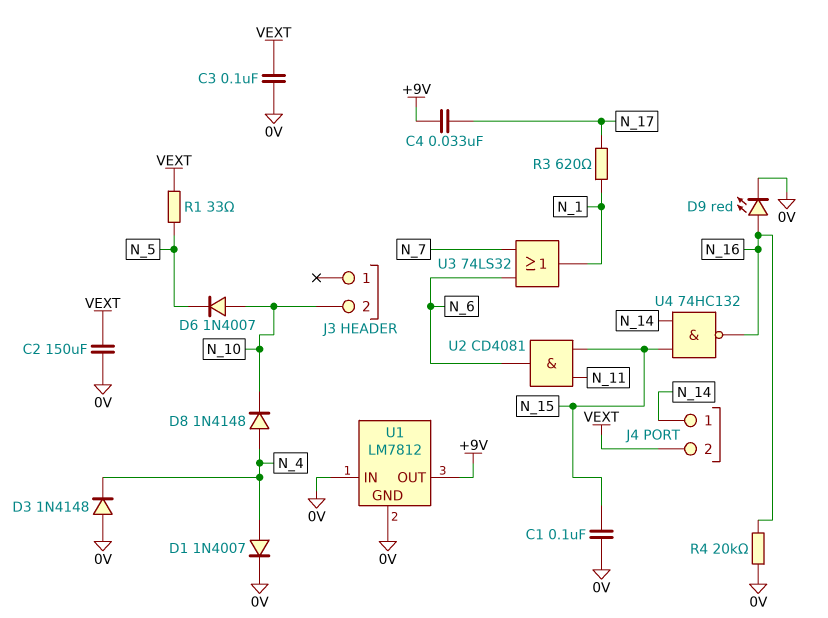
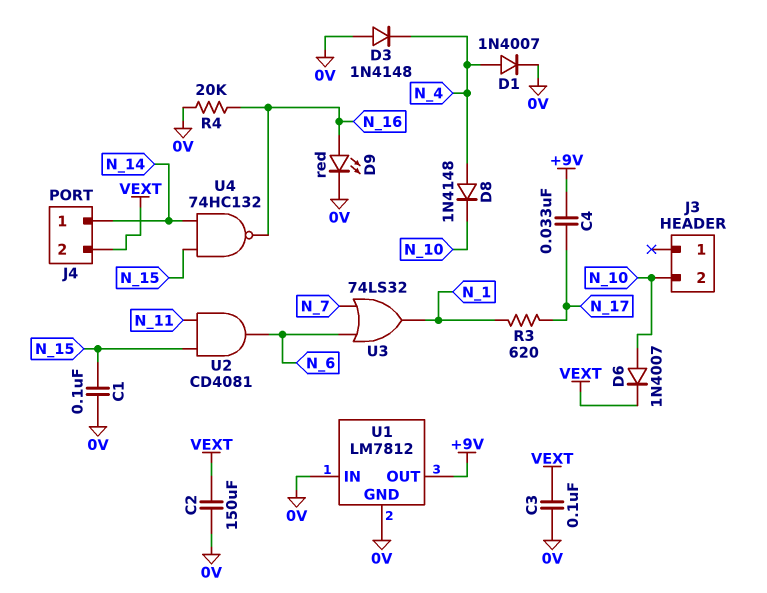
D6: diode 1N4007 (A N_10, K N_5) -> diode 1N4007 (A N_10, K VEXT)
R1: 33 (N_5, VEXT) -> none

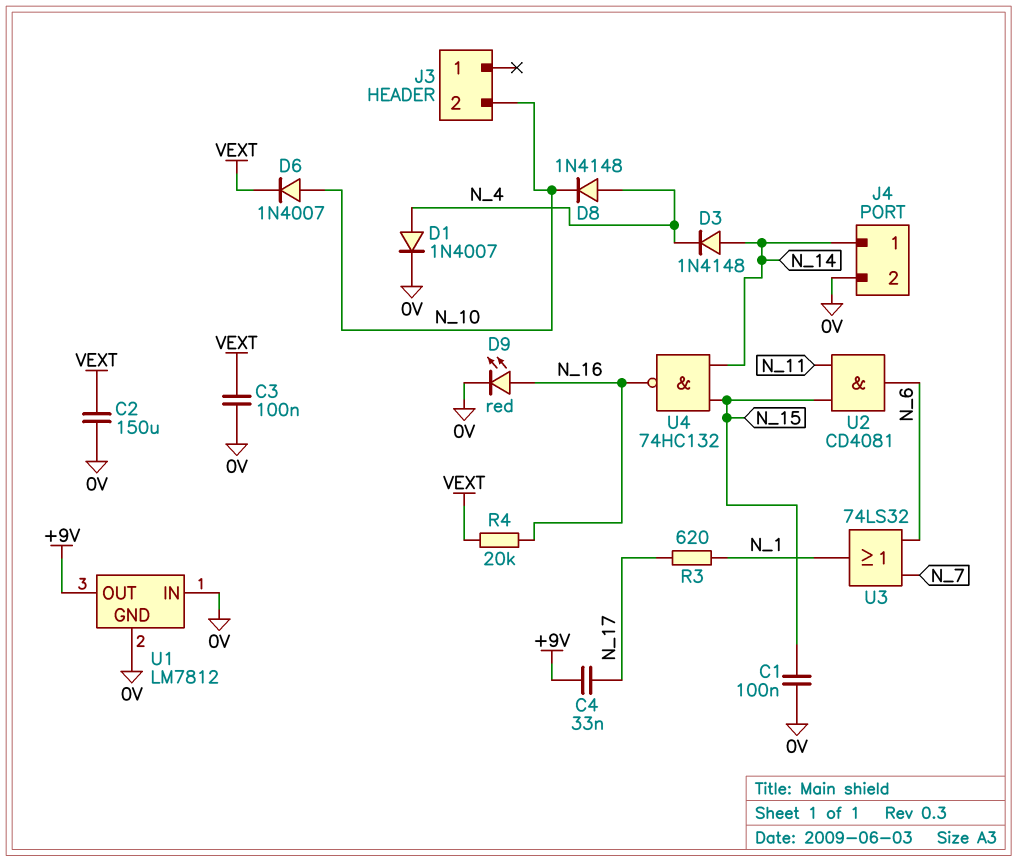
D3: diode 1N4148 (A 0V, K N_4) -> diode 1N4148 (A N_14, K N_4)
J4 pin 2: VEXT -> 0V
R4: 20k (0V, N_16) -> 20k (N_16, VEXT)

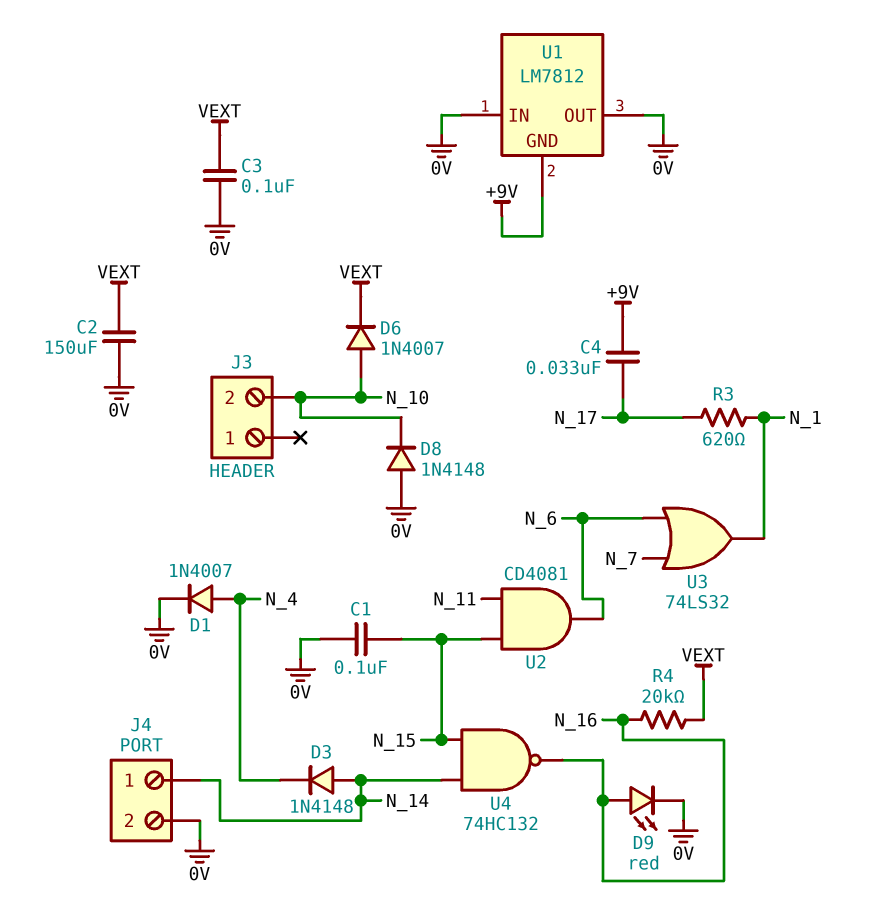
D8: diode 1N4148 (A N_4, K N_10) -> diode 1N4148 (A 0V, K N_10)
U1 pin GND: 0V -> +9V
U1 pin OUT: +9V -> 0V

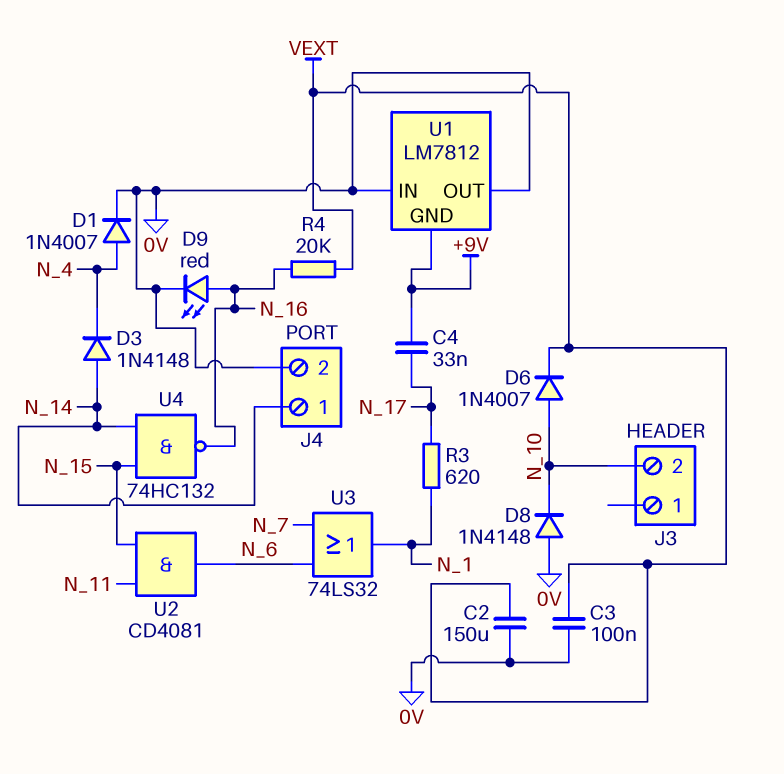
C1: 100nF (0V, N_15) -> none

------------------------

Work instructions –
Lines holding "VEXT" are the ones to copy; find all of them in the listing.

Exercise result –
D6: diode 1N4007 (A N_10, K N_5) -> diode 1N4007 (A N_10, K VEXT)
R1: 33 (N_5, VEXT) -> none
J4 pin 2: VEXT -> 0V
R4: 20k (0V, N_16) -> 20k (N_16, VEXT)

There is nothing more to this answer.